= EXERCISE PROMPT =
Although the records contain pictures, repeat only the text of every line exactly.

Stored data entries
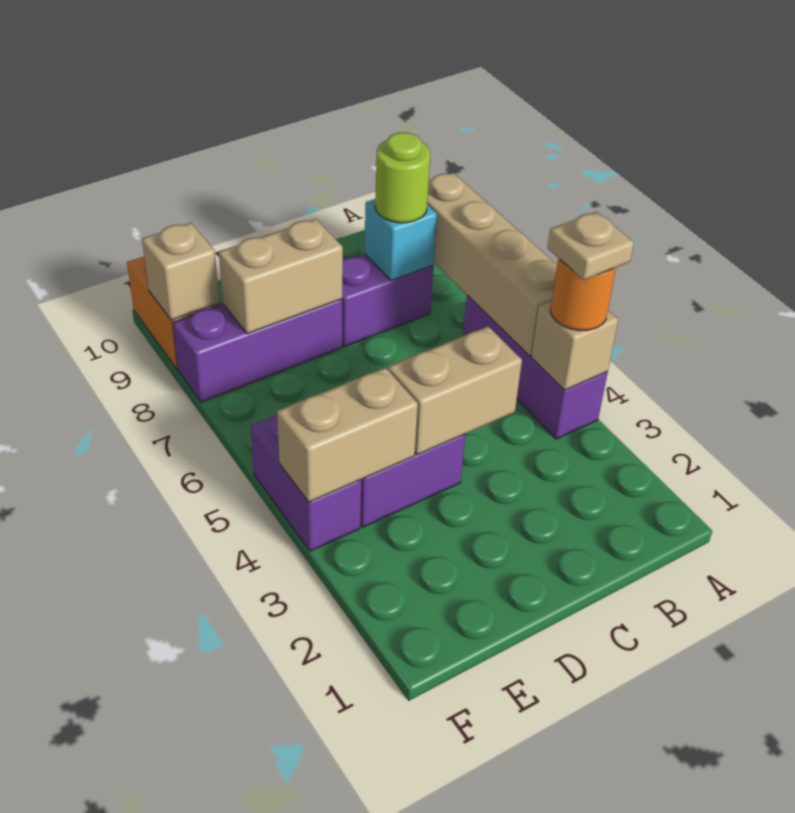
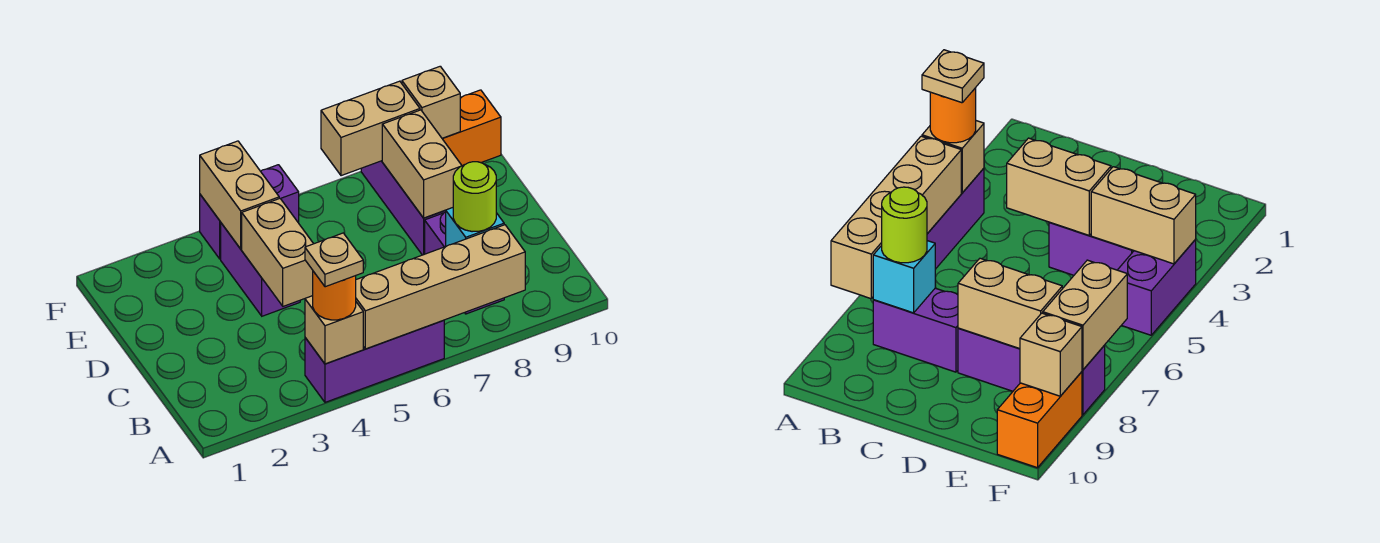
none -> tan 1x2 brick [321,81,420,176]

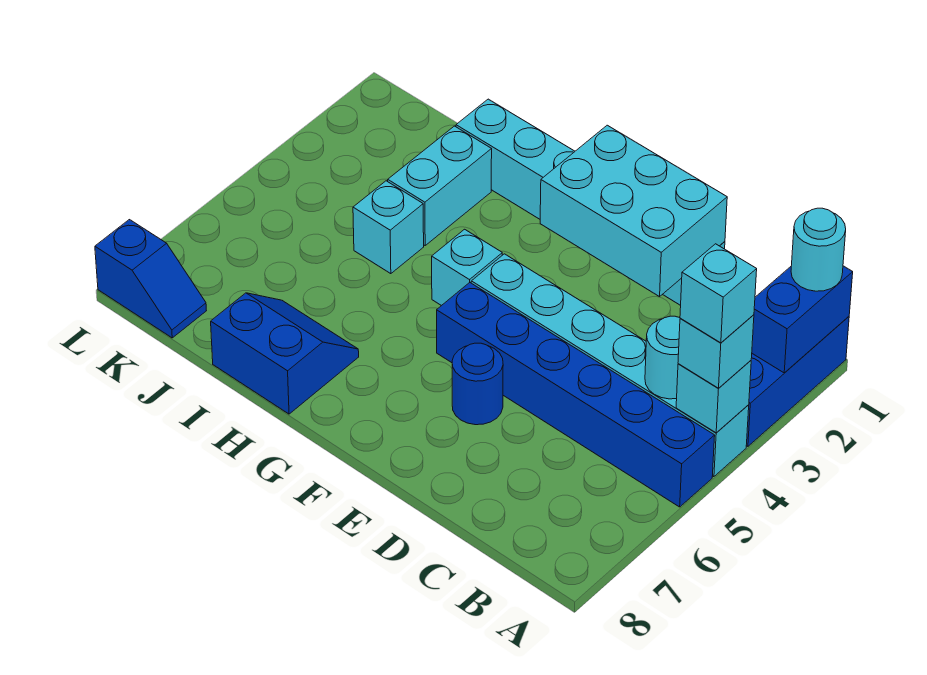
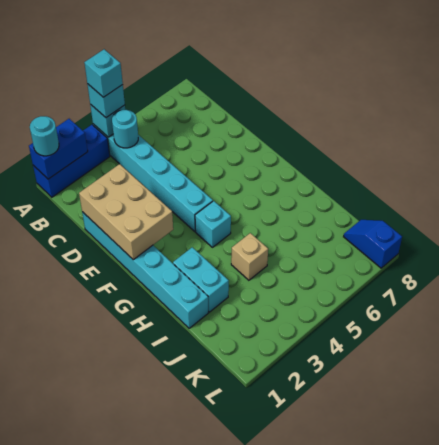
blue 1x6 brick [437,283,715,507] -> none
cyan 2x3 brick [540,125,727,297] -> tan 2x3 brick [79,164,173,260]
blue 1x1 round brick [452,343,503,425] -> none
blue 2x2 slope [211,293,359,414] -> none
cyan 1x2 brick [388,126,492,245] -> cyan 1x2 brick turned to [173,247,229,312]
cyan 1x1 brick [353,181,424,274] -> tan 1x1 brick [231,233,268,280]

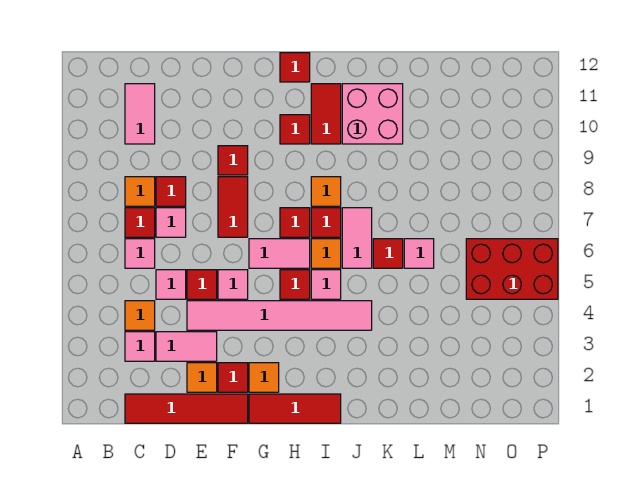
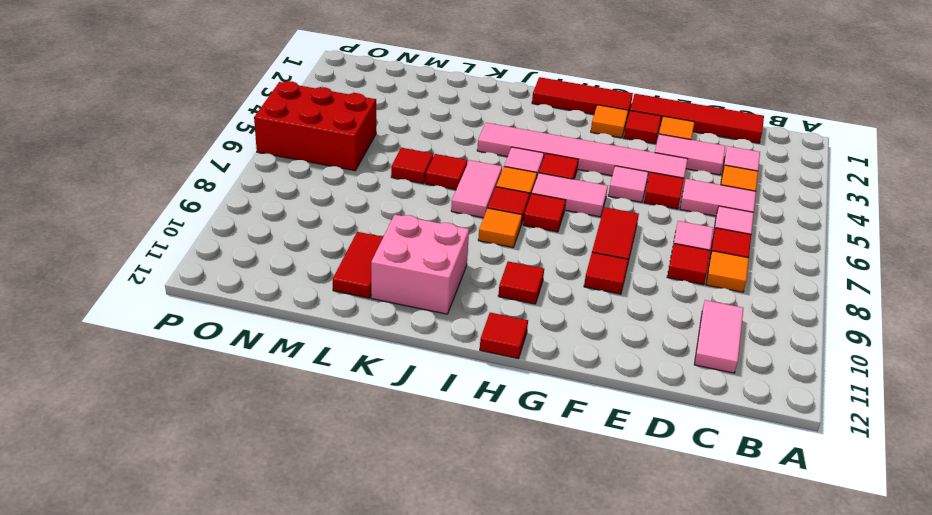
pink 1x1 tile [156,270,186,299] -> pink 1x2 tile [680,179,756,216]
red 1x2 tile [311,84,341,144] -> red 1x2 tile moved to [333,232,383,298]
pink 1x1 tile [404,239,434,268] -> red 1x1 tile [391,148,433,184]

= OUTPUT FOR THIS TASK =
none -> tan 1x2 brick [321,81,420,176]

blue 1x6 brick [437,283,715,507] -> none
cyan 2x3 brick [540,125,727,297] -> tan 2x3 brick [79,164,173,260]
blue 1x1 round brick [452,343,503,425] -> none
blue 2x2 slope [211,293,359,414] -> none
cyan 1x2 brick [388,126,492,245] -> cyan 1x2 brick turned to [173,247,229,312]
cyan 1x1 brick [353,181,424,274] -> tan 1x1 brick [231,233,268,280]

pink 1x1 tile [156,270,186,299] -> pink 1x2 tile [680,179,756,216]
red 1x2 tile [311,84,341,144] -> red 1x2 tile moved to [333,232,383,298]
pink 1x1 tile [404,239,434,268] -> red 1x1 tile [391,148,433,184]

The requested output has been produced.